═════ Exercise inputs

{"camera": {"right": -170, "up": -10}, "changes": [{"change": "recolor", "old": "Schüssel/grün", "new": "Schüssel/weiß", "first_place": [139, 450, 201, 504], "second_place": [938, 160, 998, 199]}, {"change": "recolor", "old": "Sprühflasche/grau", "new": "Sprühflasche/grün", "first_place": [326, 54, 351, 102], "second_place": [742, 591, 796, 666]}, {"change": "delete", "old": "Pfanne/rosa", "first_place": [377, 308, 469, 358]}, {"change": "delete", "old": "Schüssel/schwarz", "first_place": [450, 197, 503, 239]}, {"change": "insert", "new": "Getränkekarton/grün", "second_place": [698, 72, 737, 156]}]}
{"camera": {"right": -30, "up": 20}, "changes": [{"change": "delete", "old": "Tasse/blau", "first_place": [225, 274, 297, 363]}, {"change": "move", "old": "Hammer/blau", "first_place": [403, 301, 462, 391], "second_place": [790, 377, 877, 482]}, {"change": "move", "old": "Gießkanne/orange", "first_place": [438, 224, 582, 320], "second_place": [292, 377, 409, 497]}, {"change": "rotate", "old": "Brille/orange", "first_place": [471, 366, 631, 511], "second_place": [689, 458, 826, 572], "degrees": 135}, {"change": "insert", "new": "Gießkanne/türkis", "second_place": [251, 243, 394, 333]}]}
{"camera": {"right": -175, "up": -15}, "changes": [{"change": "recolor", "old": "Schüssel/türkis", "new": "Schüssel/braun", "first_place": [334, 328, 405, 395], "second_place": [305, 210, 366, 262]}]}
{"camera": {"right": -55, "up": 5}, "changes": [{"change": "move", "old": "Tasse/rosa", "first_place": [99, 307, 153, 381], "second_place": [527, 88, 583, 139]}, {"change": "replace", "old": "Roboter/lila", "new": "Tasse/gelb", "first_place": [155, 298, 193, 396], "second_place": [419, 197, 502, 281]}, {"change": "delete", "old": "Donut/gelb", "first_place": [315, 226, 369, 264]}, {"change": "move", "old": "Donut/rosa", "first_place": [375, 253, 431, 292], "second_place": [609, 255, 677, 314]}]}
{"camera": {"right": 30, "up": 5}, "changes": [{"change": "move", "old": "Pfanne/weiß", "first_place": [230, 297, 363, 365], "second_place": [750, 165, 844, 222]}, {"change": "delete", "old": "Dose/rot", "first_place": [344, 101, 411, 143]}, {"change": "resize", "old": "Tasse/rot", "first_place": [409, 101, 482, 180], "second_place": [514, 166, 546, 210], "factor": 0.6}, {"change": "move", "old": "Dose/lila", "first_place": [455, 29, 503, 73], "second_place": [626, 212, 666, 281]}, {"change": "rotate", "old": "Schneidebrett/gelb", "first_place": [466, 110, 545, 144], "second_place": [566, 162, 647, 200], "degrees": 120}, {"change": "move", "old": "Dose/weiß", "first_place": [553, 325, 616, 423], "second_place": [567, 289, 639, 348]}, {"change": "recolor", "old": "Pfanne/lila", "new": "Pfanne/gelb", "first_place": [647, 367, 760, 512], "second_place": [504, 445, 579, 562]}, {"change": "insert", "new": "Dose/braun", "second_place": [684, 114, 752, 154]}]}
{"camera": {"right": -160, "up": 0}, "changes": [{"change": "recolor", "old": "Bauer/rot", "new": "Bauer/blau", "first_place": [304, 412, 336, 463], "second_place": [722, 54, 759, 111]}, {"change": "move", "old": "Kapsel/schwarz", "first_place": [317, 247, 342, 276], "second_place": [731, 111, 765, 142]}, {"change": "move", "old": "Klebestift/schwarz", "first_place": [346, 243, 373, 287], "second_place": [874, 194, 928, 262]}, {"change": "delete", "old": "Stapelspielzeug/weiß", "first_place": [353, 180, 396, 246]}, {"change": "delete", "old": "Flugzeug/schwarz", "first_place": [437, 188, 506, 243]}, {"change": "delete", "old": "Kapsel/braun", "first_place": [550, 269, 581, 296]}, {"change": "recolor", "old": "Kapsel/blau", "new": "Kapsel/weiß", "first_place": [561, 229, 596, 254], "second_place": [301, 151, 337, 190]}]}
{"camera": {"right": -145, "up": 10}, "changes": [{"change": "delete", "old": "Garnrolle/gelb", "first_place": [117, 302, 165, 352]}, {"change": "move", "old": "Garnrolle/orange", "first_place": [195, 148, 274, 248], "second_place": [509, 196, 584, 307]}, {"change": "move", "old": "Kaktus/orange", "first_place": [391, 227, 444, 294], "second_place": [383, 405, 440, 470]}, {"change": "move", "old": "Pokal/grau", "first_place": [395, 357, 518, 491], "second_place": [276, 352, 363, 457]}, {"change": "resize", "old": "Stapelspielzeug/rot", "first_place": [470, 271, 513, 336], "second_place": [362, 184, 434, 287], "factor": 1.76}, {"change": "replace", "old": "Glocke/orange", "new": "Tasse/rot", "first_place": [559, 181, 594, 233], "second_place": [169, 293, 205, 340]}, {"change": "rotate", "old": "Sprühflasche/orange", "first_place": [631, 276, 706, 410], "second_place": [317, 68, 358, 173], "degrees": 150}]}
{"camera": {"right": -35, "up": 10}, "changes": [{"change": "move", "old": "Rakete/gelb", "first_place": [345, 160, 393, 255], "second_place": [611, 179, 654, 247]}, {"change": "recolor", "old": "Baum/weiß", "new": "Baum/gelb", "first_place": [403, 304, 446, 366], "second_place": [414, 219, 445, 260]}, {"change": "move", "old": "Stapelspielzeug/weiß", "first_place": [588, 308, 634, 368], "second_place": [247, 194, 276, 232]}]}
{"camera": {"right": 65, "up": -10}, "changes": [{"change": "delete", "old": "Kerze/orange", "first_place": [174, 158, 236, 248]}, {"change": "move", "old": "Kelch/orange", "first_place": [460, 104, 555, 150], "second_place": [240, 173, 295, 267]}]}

══════════

## [Your assignment]
Retype the entries exactly, please. Leave no line out.

## [Your response]
{"camera": {"right": -170, "up": -10}, "changes": [{"change": "recolor", "old": "Schüssel/grün", "new": "Schüssel/weiß", "first_place": [139, 450, 201, 504], "second_place": [938, 160, 998, 199]}, {"change": "recolor", "old": "Sprühflasche/grau", "new": "Sprühflasche/grün", "first_place": [326, 54, 351, 102], "second_place": [742, 591, 796, 666]}, {"change": "delete", "old": "Pfanne/rosa", "first_place": [377, 308, 469, 358]}, {"change": "delete", "old": "Schüssel/schwarz", "first_place": [450, 197, 503, 239]}, {"change": "insert", "new": "Getränkekarton/grün", "second_place": [698, 72, 737, 156]}]}
{"camera": {"right": -30, "up": 20}, "changes": [{"change": "delete", "old": "Tasse/blau", "first_place": [225, 274, 297, 363]}, {"change": "move", "old": "Hammer/blau", "first_place": [403, 301, 462, 391], "second_place": [790, 377, 877, 482]}, {"change": "move", "old": "Gießkanne/orange", "first_place": [438, 224, 582, 320], "second_place": [292, 377, 409, 497]}, {"change": "rotate", "old": "Brille/orange", "first_place": [471, 366, 631, 511], "second_place": [689, 458, 826, 572], "degrees": 135}, {"change": "insert", "new": "Gießkanne/türkis", "second_place": [251, 243, 394, 333]}]}
{"camera": {"right": -175, "up": -15}, "changes": [{"change": "recolor", "old": "Schüssel/türkis", "new": "Schüssel/braun", "first_place": [334, 328, 405, 395], "second_place": [305, 210, 366, 262]}]}
{"camera": {"right": -55, "up": 5}, "changes": [{"change": "move", "old": "Tasse/rosa", "first_place": [99, 307, 153, 381], "second_place": [527, 88, 583, 139]}, {"change": "replace", "old": "Roboter/lila", "new": "Tasse/gelb", "first_place": [155, 298, 193, 396], "second_place": [419, 197, 502, 281]}, {"change": "delete", "old": "Donut/gelb", "first_place": [315, 226, 369, 264]}, {"change": "move", "old": "Donut/rosa", "first_place": [375, 253, 431, 292], "second_place": [609, 255, 677, 314]}]}
{"camera": {"right": 30, "up": 5}, "changes": [{"change": "move", "old": "Pfanne/weiß", "first_place": [230, 297, 363, 365], "second_place": [750, 165, 844, 222]}, {"change": "delete", "old": "Dose/rot", "first_place": [344, 101, 411, 143]}, {"change": "resize", "old": "Tasse/rot", "first_place": [409, 101, 482, 180], "second_place": [514, 166, 546, 210], "factor": 0.6}, {"change": "move", "old": "Dose/lila", "first_place": [455, 29, 503, 73], "second_place": [626, 212, 666, 281]}, {"change": "rotate", "old": "Schneidebrett/gelb", "first_place": [466, 110, 545, 144], "second_place": [566, 162, 647, 200], "degrees": 120}, {"change": "move", "old": "Dose/weiß", "first_place": [553, 325, 616, 423], "second_place": [567, 289, 639, 348]}, {"change": "recolor", "old": "Pfanne/lila", "new": "Pfanne/gelb", "first_place": [647, 367, 760, 512], "second_place": [504, 445, 579, 562]}, {"change": "insert", "new": "Dose/braun", "second_place": [684, 114, 752, 154]}]}
{"camera": {"right": -160, "up": 0}, "changes": [{"change": "recolor", "old": "Bauer/rot", "new": "Bauer/blau", "first_place": [304, 412, 336, 463], "second_place": [722, 54, 759, 111]}, {"change": "move", "old": "Kapsel/schwarz", "first_place": [317, 247, 342, 276], "second_place": [731, 111, 765, 142]}, {"change": "move", "old": "Klebestift/schwarz", "first_place": [346, 243, 373, 287], "second_place": [874, 194, 928, 262]}, {"change": "delete", "old": "Stapelspielzeug/weiß", "first_place": [353, 180, 396, 246]}, {"change": "delete", "old": "Flugzeug/schwarz", "first_place": [437, 188, 506, 243]}, {"change": "delete", "old": "Kapsel/braun", "first_place": [550, 269, 581, 296]}, {"change": "recolor", "old": "Kapsel/blau", "new": "Kapsel/weiß", "first_place": [561, 229, 596, 254], "second_place": [301, 151, 337, 190]}]}
{"camera": {"right": -145, "up": 10}, "changes": [{"change": "delete", "old": "Garnrolle/gelb", "first_place": [117, 302, 165, 352]}, {"change": "move", "old": "Garnrolle/orange", "first_place": [195, 148, 274, 248], "second_place": [509, 196, 584, 307]}, {"change": "move", "old": "Kaktus/orange", "first_place": [391, 227, 444, 294], "second_place": [383, 405, 440, 470]}, {"change": "move", "old": "Pokal/grau", "first_place": [395, 357, 518, 491], "second_place": [276, 352, 363, 457]}, {"change": "resize", "old": "Stapelspielzeug/rot", "first_place": [470, 271, 513, 336], "second_place": [362, 184, 434, 287], "factor": 1.76}, {"change": "replace", "old": "Glocke/orange", "new": "Tasse/rot", "first_place": [559, 181, 594, 233], "second_place": [169, 293, 205, 340]}, {"change": "rotate", "old": "Sprühflasche/orange", "first_place": [631, 276, 706, 410], "second_place": [317, 68, 358, 173], "degrees": 150}]}
{"camera": {"right": -35, "up": 10}, "changes": [{"change": "move", "old": "Rakete/gelb", "first_place": [345, 160, 393, 255], "second_place": [611, 179, 654, 247]}, {"change": "recolor", "old": "Baum/weiß", "new": "Baum/gelb", "first_place": [403, 304, 446, 366], "second_place": [414, 219, 445, 260]}, {"change": "move", "old": "Stapelspielzeug/weiß", "first_place": [588, 308, 634, 368], "second_place": [247, 194, 276, 232]}]}
{"camera": {"right": 65, "up": -10}, "changes": [{"change": "delete", "old": "Kerze/orange", "first_place": [174, 158, 236, 248]}, {"change": "move", "old": "Kelch/orange", "first_place": [460, 104, 555, 150], "second_place": [240, 173, 295, 267]}]}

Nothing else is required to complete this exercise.